Action item: Copy every entry verbatim and skip the pictures.

Stored records:

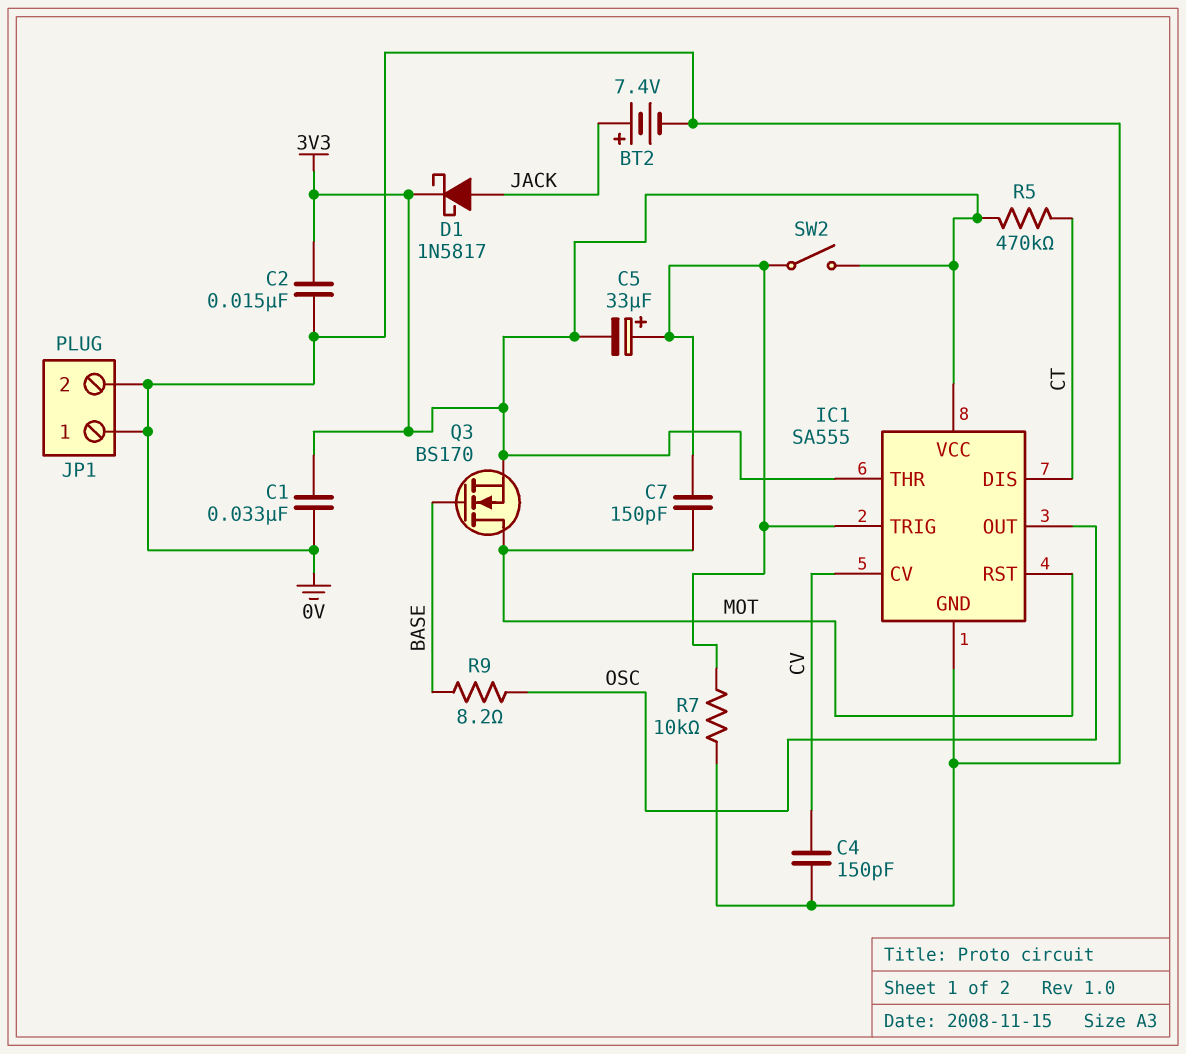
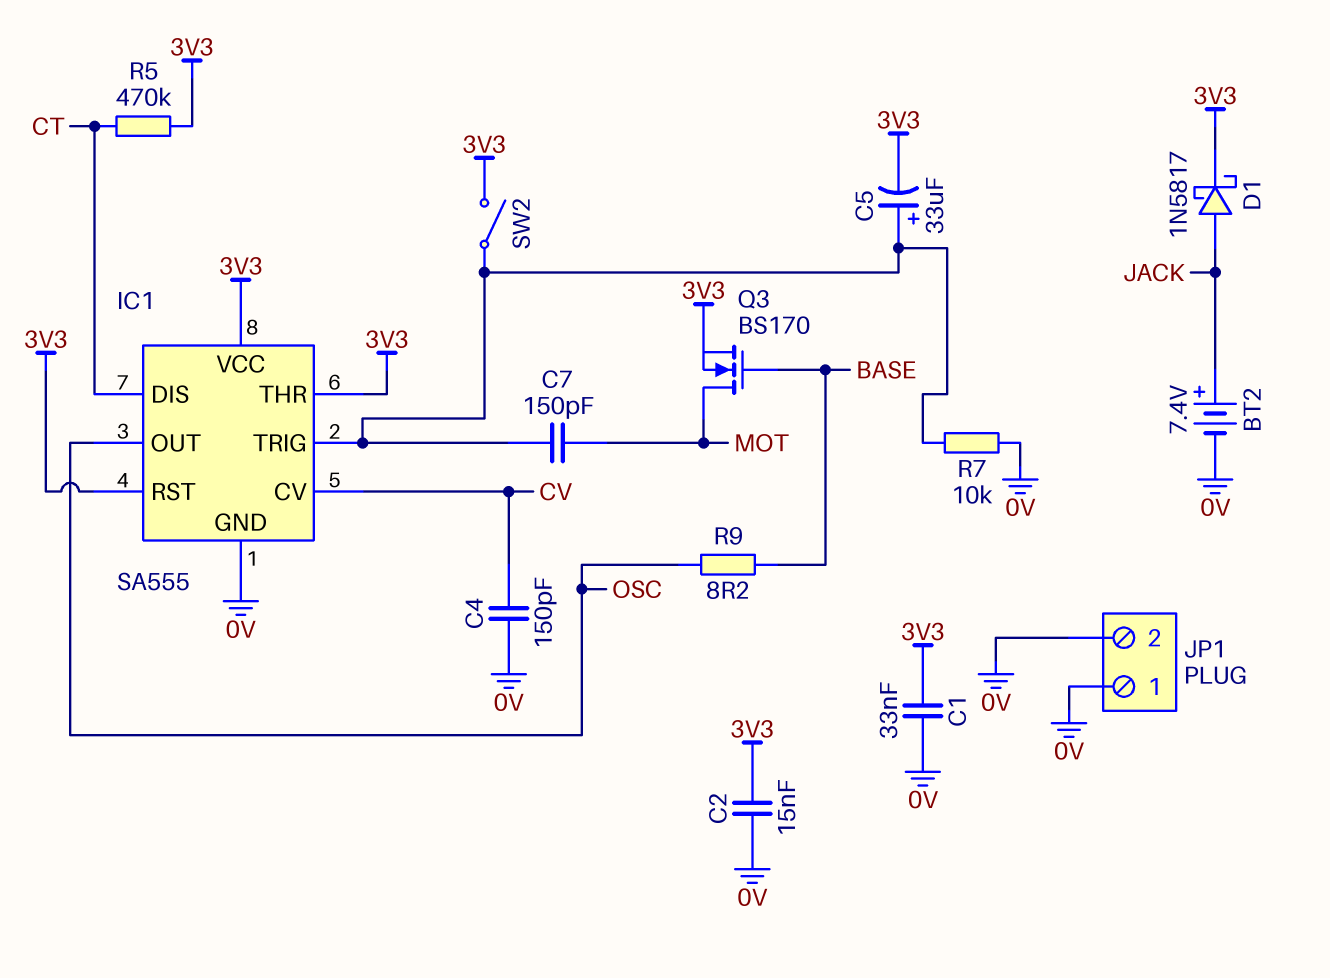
IC1 pin RST: MOT -> 3V3

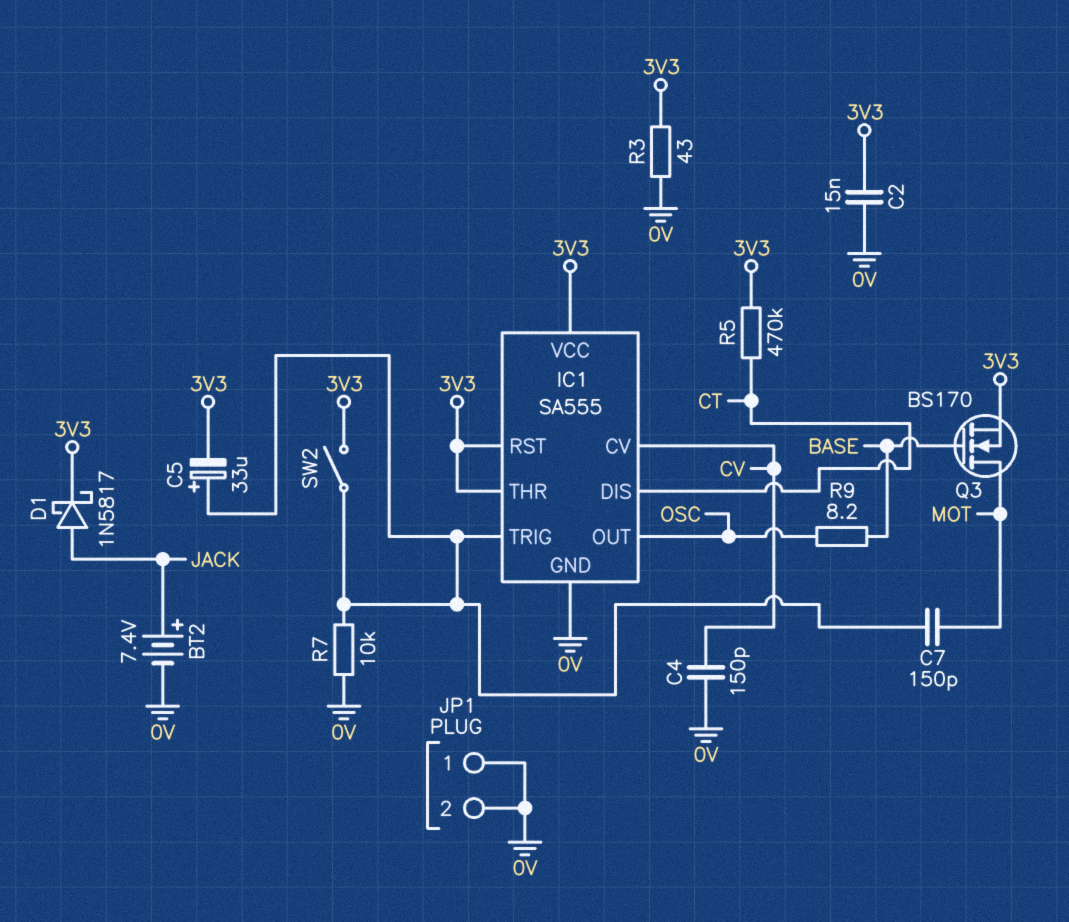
C1: 33nF (0V, 3V3) -> none
R3: none -> 43 (0V, 3V3)

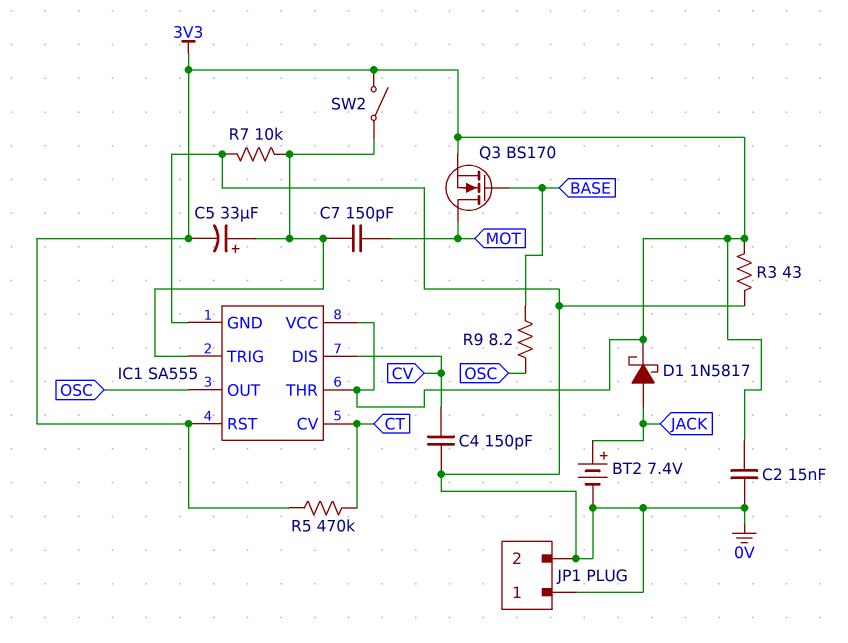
IC1 pin CV: CV -> CT
IC1 pin DIS: CT -> CV

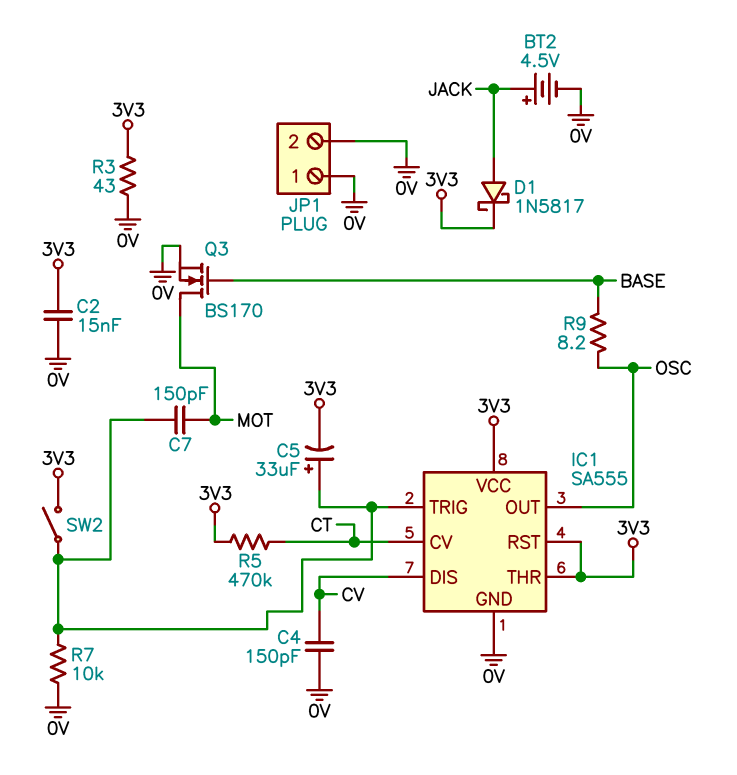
BT2: 7.4V (plus JACK, minus 0V) -> 4.5V (plus JACK, minus 0V)
Q3: NMOS BS170 (G BASE, D MOT, S 3V3) -> NMOS BS170 (G BASE, D MOT, S 0V)

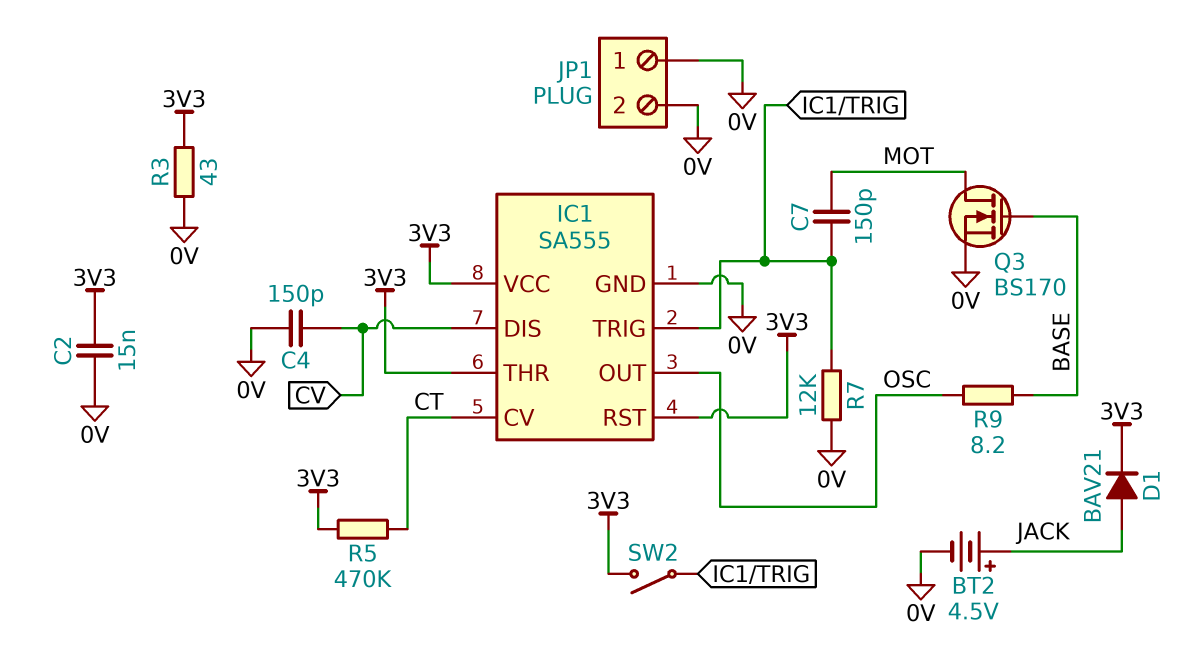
C5: 33uF (plus IC1/TRIG, minus 3V3) -> none
D1: schottky 1N5817 (A JACK, K 3V3) -> diode BAV21 (A JACK, K 3V3)
R7: 10k (0V, IC1/TRIG) -> 12k (0V, IC1/TRIG)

Your solution:
IC1 pin RST: MOT -> 3V3

C1: 33nF (0V, 3V3) -> none
R3: none -> 43 (0V, 3V3)

IC1 pin CV: CV -> CT
IC1 pin DIS: CT -> CV

BT2: 7.4V (plus JACK, minus 0V) -> 4.5V (plus JACK, minus 0V)
Q3: NMOS BS170 (G BASE, D MOT, S 3V3) -> NMOS BS170 (G BASE, D MOT, S 0V)

C5: 33uF (plus IC1/TRIG, minus 3V3) -> none
D1: schottky 1N5817 (A JACK, K 3V3) -> diode BAV21 (A JACK, K 3V3)
R7: 10k (0V, IC1/TRIG) -> 12k (0V, IC1/TRIG)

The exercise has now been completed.